● Task objective: Below are the entries; return every line among them that holds the word "brown".

(Stored data)
----------------------------------------

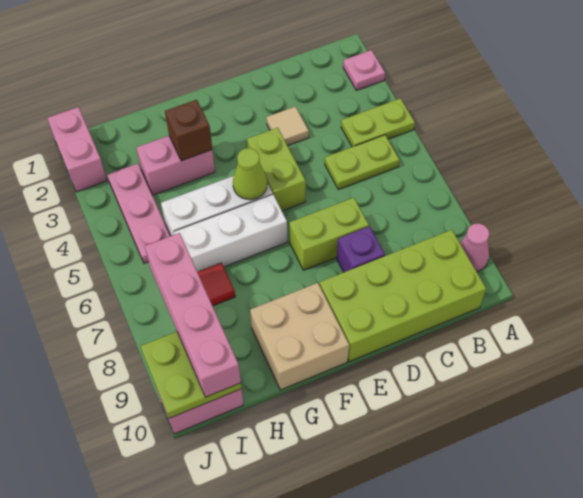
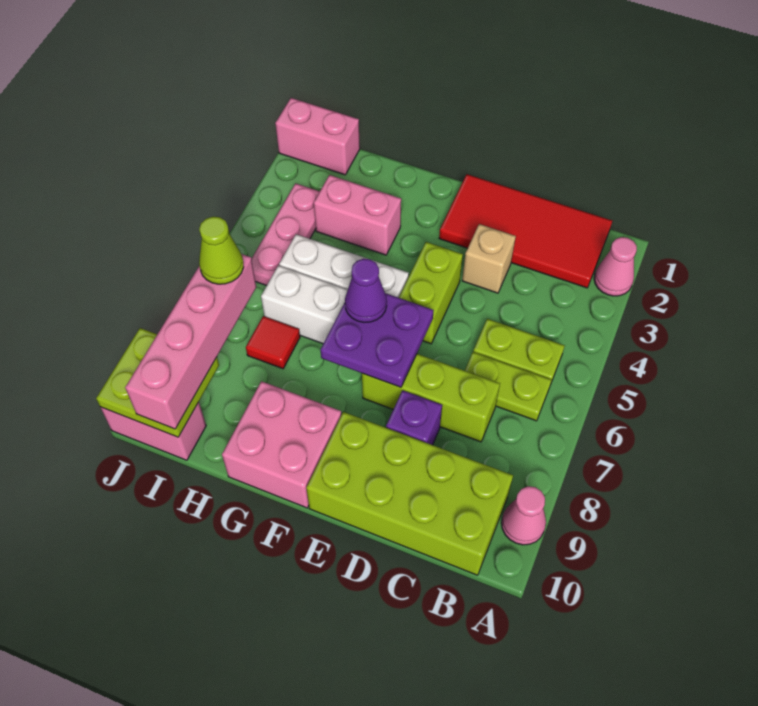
pink plate A2 level 1 -> pink cone A2 level 1
lime plate A4:B4 level 1 -> lime plate B6:C6 level 1
none -> red tile B1:E2 level 1
tan tile D3 level 1 -> tan brick D3 level 1
lime brick D7:E7 level 1 -> lime brick C7:E7 level 1
none -> purple plate E6:F7 level 2
lime cone F5 level 2 -> lime cone I7 level 4
none -> purple cone F6 level 3
tan brick F9:G10 level 1 -> pink brick F9:G10 level 1
brown brick G3 level 2 -> none
pink brick J1:J2 level 1 -> pink brick I1:J1 level 1

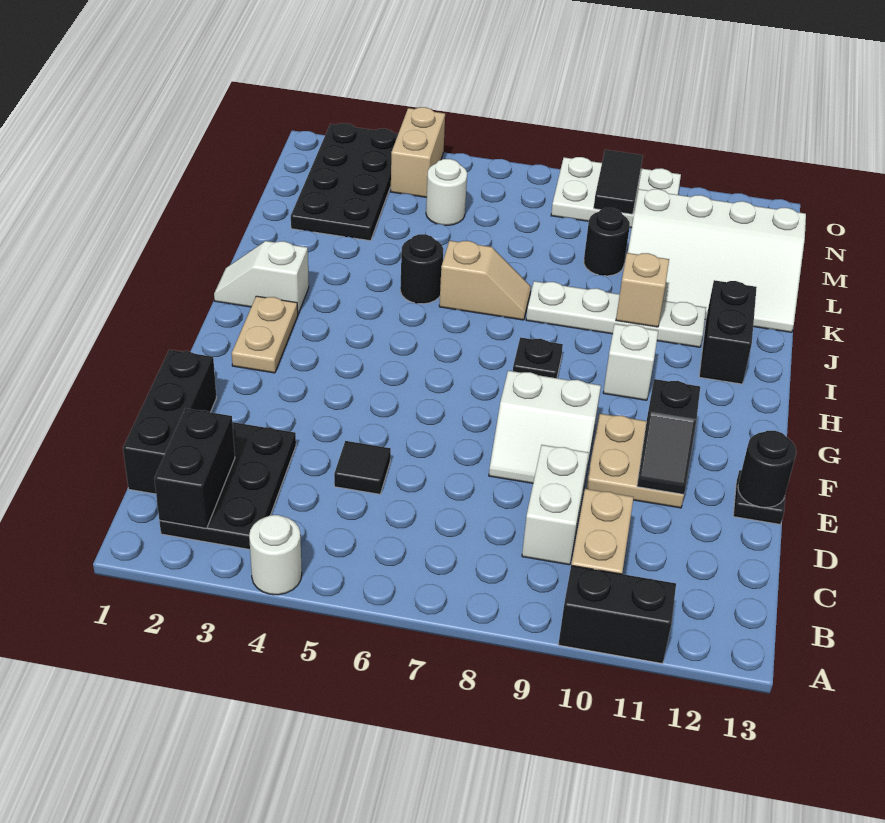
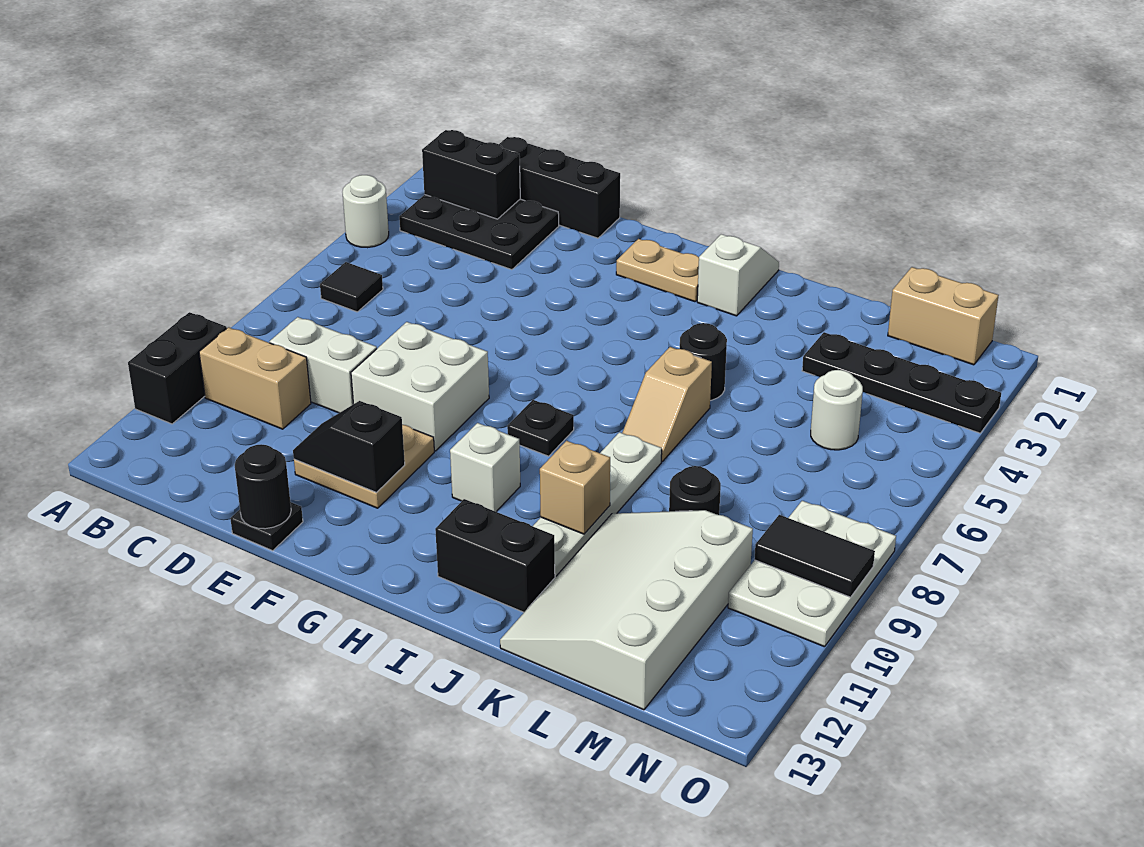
black tile D5 level 1 -> black tile B6 level 1
white slope E8:F9 level 1 top F -> white brick E8:F9 level 1
black plate L2:O3 level 1 -> black plate L3:O3 level 1
tan brick N4:O4 level 1 -> tan brick M1:N1 level 1

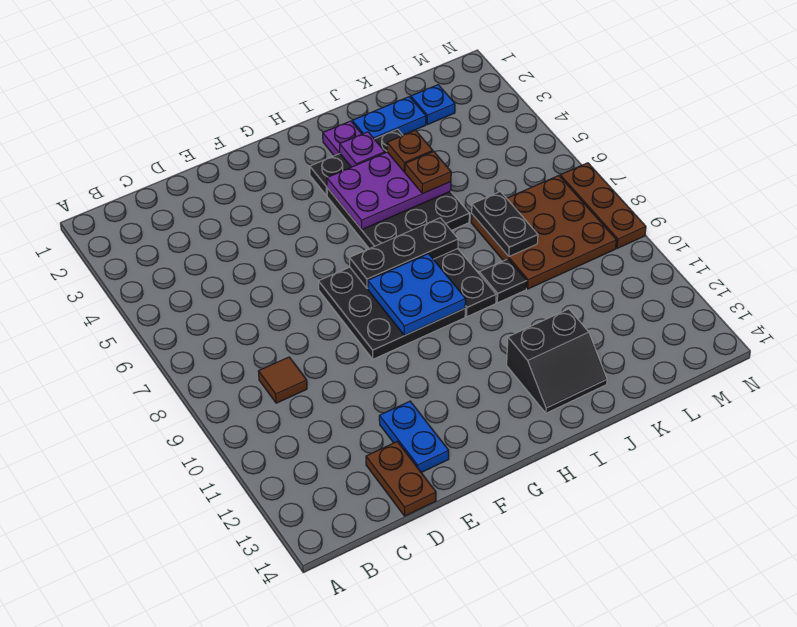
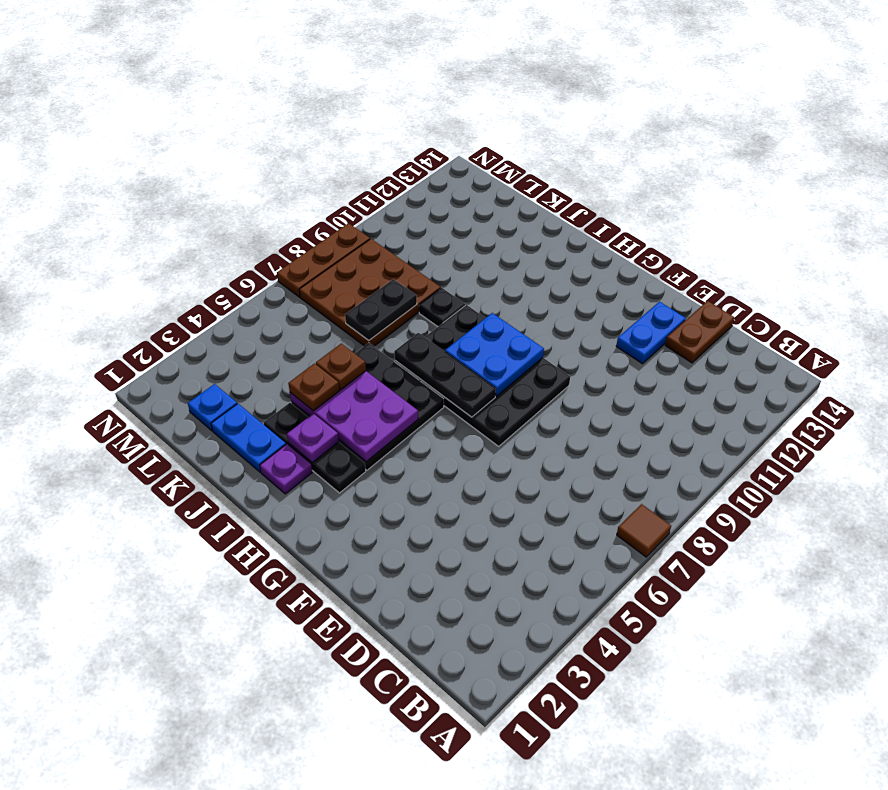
brown tile C9 level 1 -> brown tile A7 level 1
black slope I12:J13 level 1 top 12 -> none

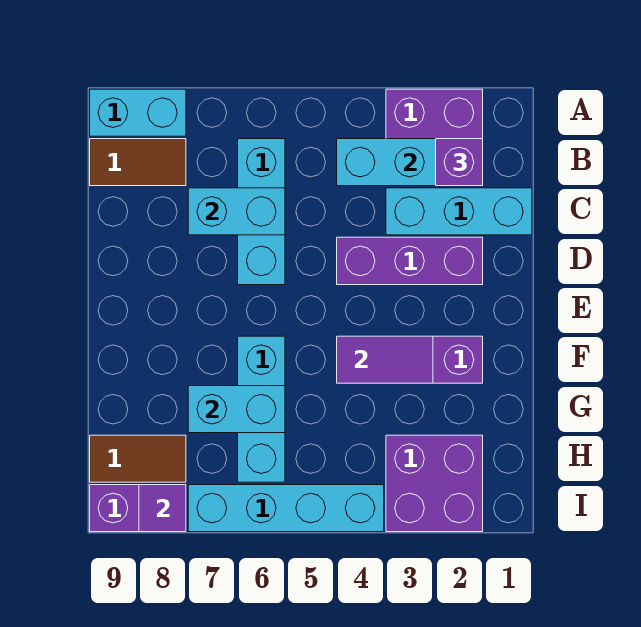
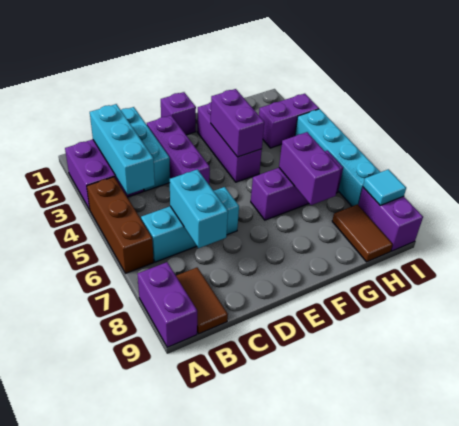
none -> brown brick A4:A6 level 1
cyan brick A8:A9 level 1 -> purple brick A8:A9 level 1
purple brick B2 level 3 -> purple brick E1 level 1
purple tile F3:F4 level 2 -> purple brick F3:F4 level 2
cyan brick F6:H6 level 1 -> purple brick F6:H6 level 1
cyan brick G6:G7 level 2 -> purple brick G6:G7 level 2
purple brick H2:I3 level 1 -> purple brick H3:I3 level 1
purple tile I8 level 2 -> cyan tile I8 level 2

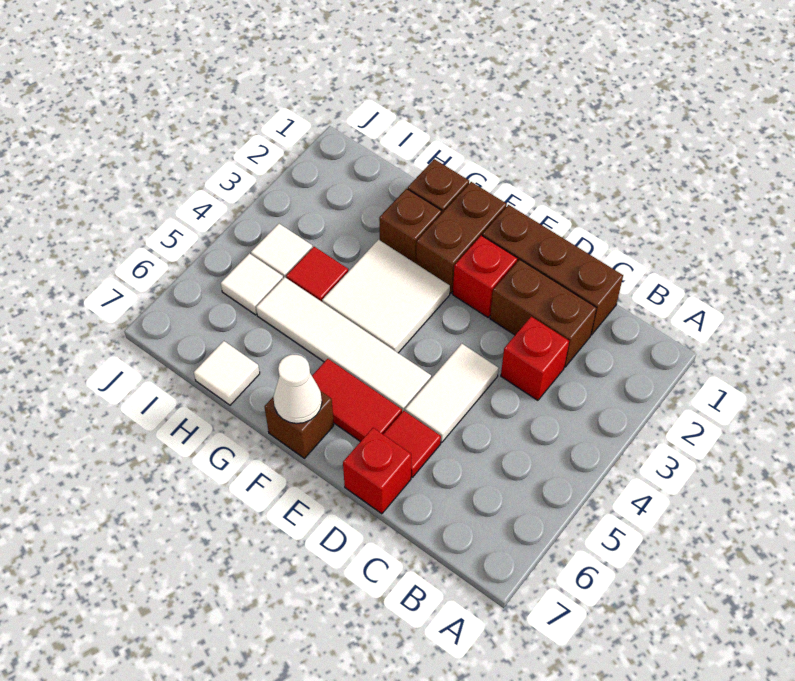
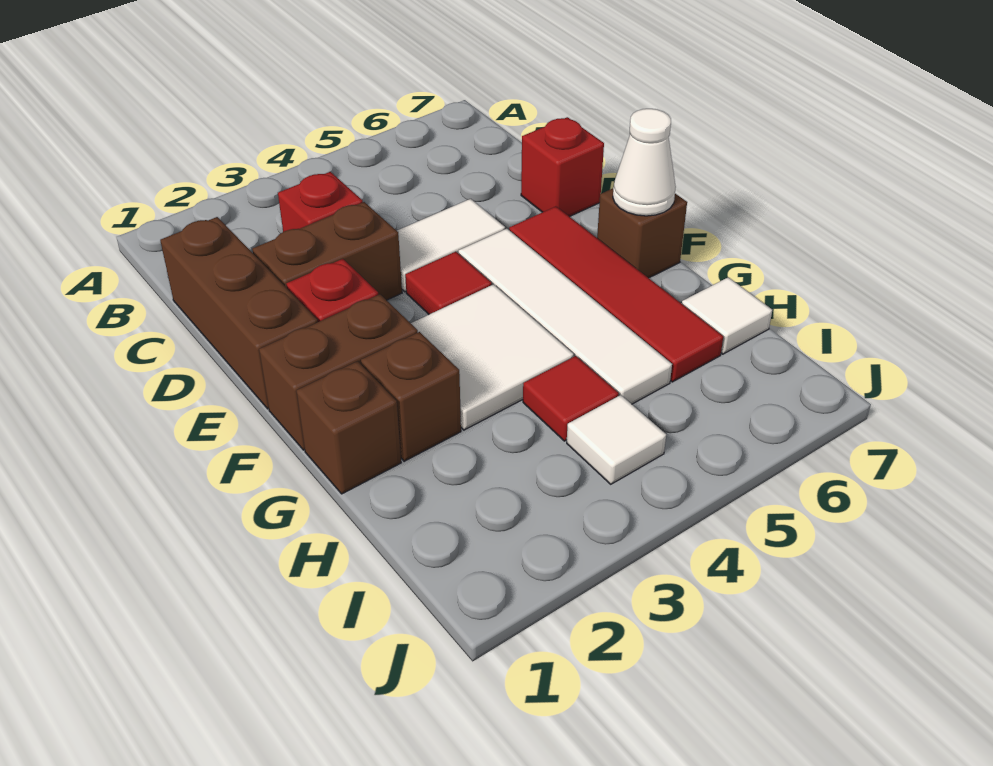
brown brick C2:D2 level 1 -> brown brick D2:D3 level 1
red tile D6 level 1 -> red tile E4 level 1
red tile E6:F6 level 1 -> red tile E6:H6 level 1
white tile I5 level 1 -> none

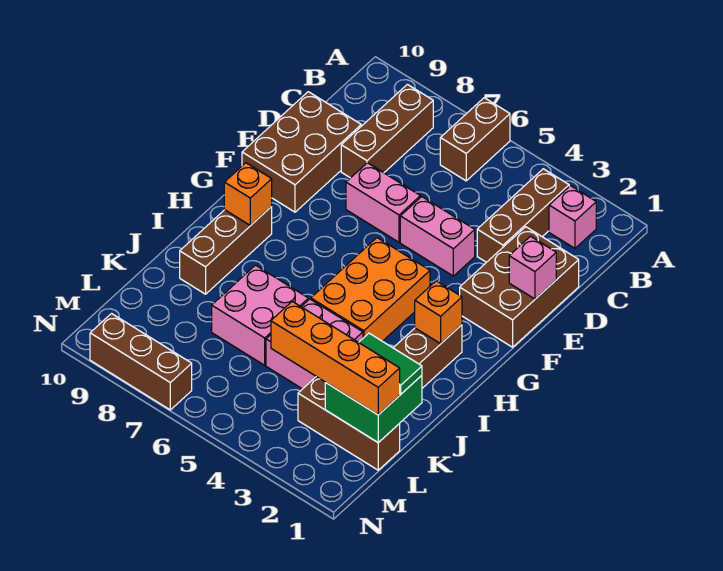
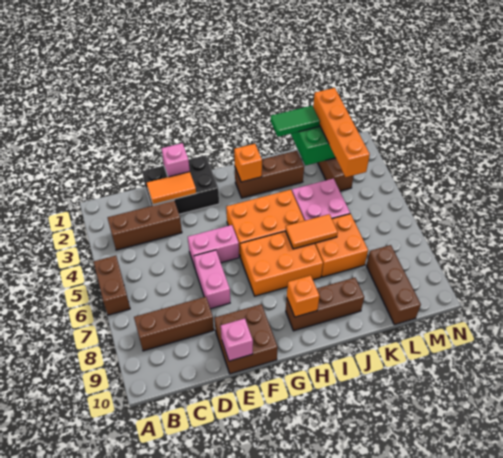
brown brick A6:B6 level 1 -> brown brick A5:A6 level 1
pink brick B2 level 1 -> pink brick E10 level 2
brown brick D1:F2 level 1 -> black brick D1:F2 level 1
none -> orange tile D2:E2 level 2
brown brick D9:F10 level 1 -> brown brick E9:F10 level 1
pink brick E4:E5 level 1 -> pink brick E5:F5 level 1
none -> orange brick G6:I7 level 1
none -> orange tile I6:J6 level 2
pink brick J6:K7 level 1 -> orange brick J6:K7 level 1
green tile K1:K2 level 3 -> green tile J1:K1 level 3
brown brick N7:N9 level 1 -> brown brick L8:L10 level 1

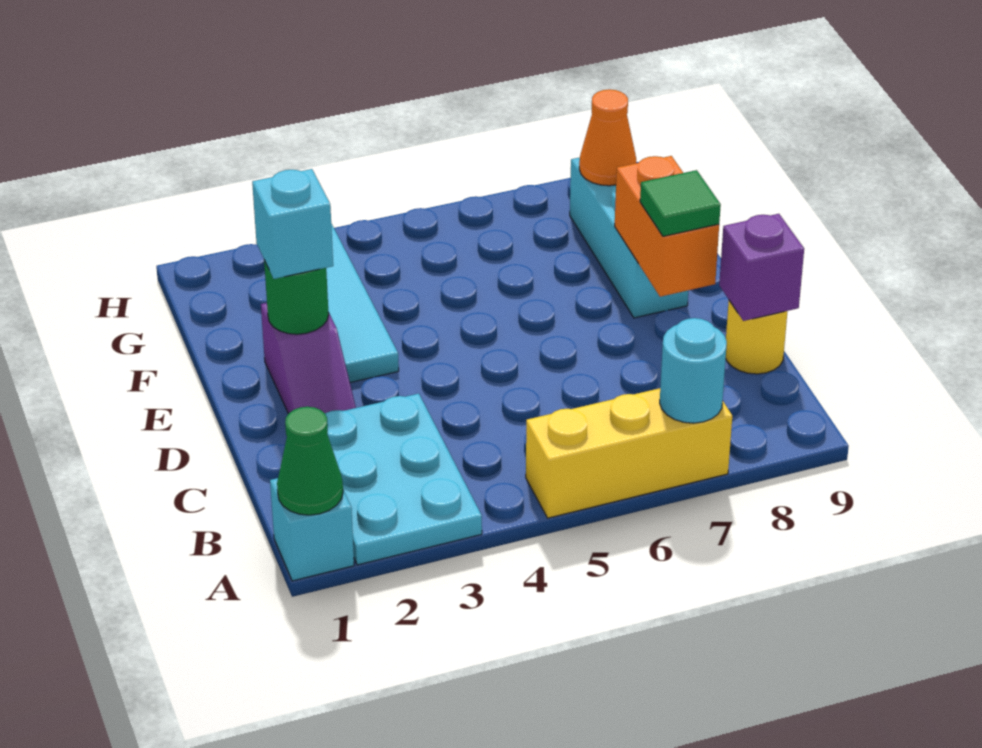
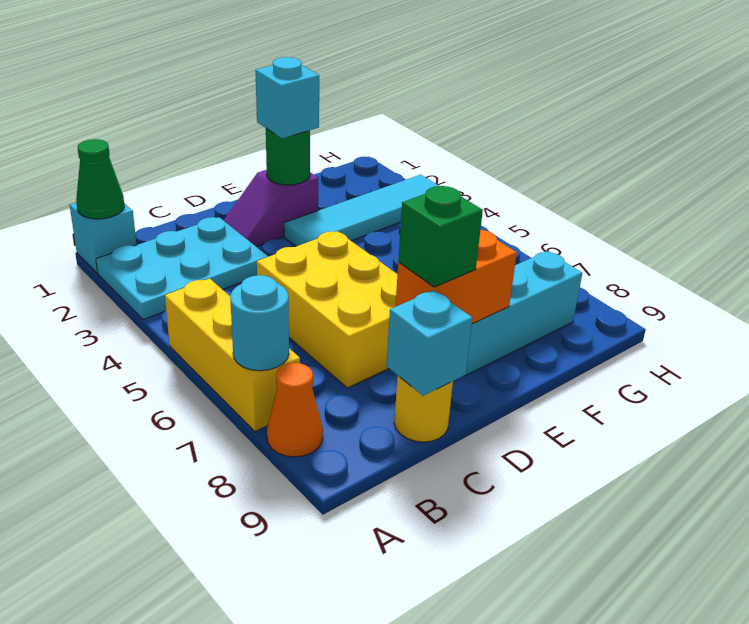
none -> yellow brick C5:D7 level 1
purple brick C9 level 2 -> cyan brick C9 level 2
green tile D8 level 3 -> green brick D8 level 3
orange cone G8 level 2 -> orange cone A8 level 1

----------------------------------------

● Written solution:
brown brick G3 level 2 -> none
brown tile C9 level 1 -> brown tile A7 level 1
none -> brown brick A4:A6 level 1
brown brick C2:D2 level 1 -> brown brick D2:D3 level 1
brown brick A6:B6 level 1 -> brown brick A5:A6 level 1
brown brick D1:F2 level 1 -> black brick D1:F2 level 1
brown brick D9:F10 level 1 -> brown brick E9:F10 level 1
brown brick N7:N9 level 1 -> brown brick L8:L10 level 1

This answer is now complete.